** What you have to do **
State only how many lines below include the string "moved".

** Data under study **
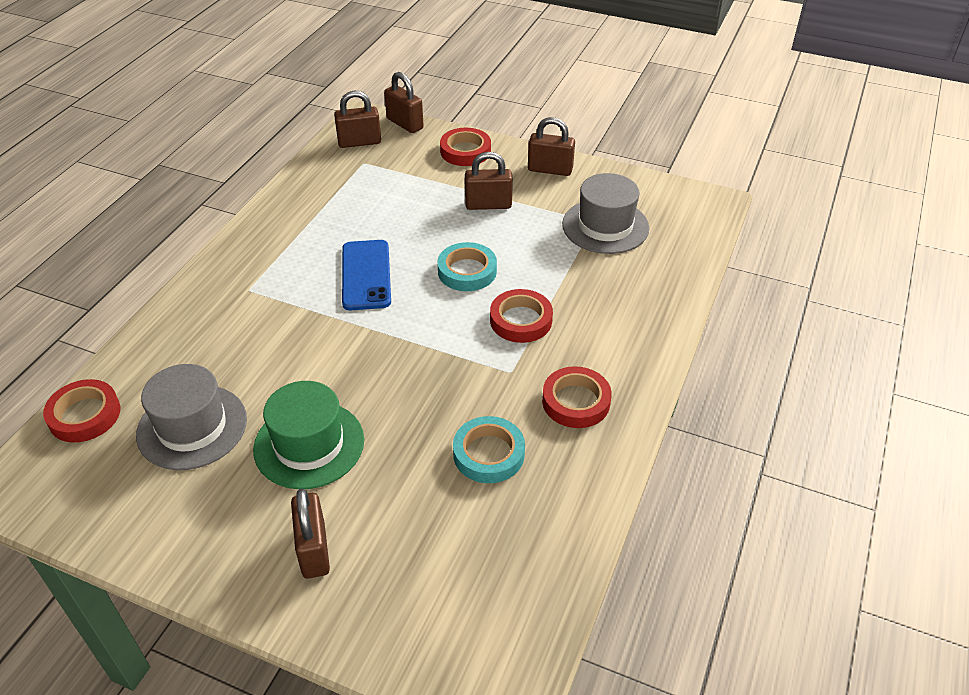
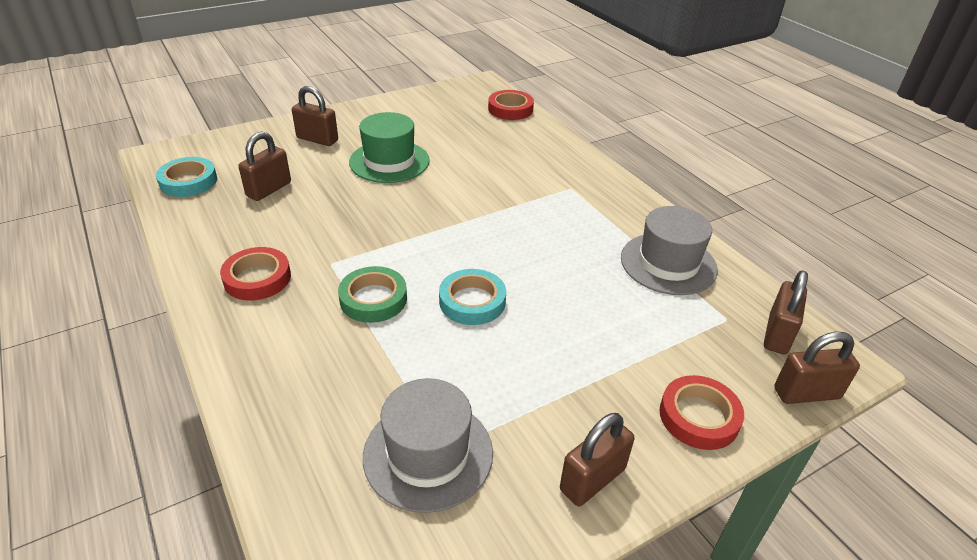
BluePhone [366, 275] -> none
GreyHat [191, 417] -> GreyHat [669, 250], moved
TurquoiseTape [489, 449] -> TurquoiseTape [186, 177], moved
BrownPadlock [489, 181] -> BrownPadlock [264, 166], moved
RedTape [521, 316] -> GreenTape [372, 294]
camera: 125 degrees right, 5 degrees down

** Reply **
3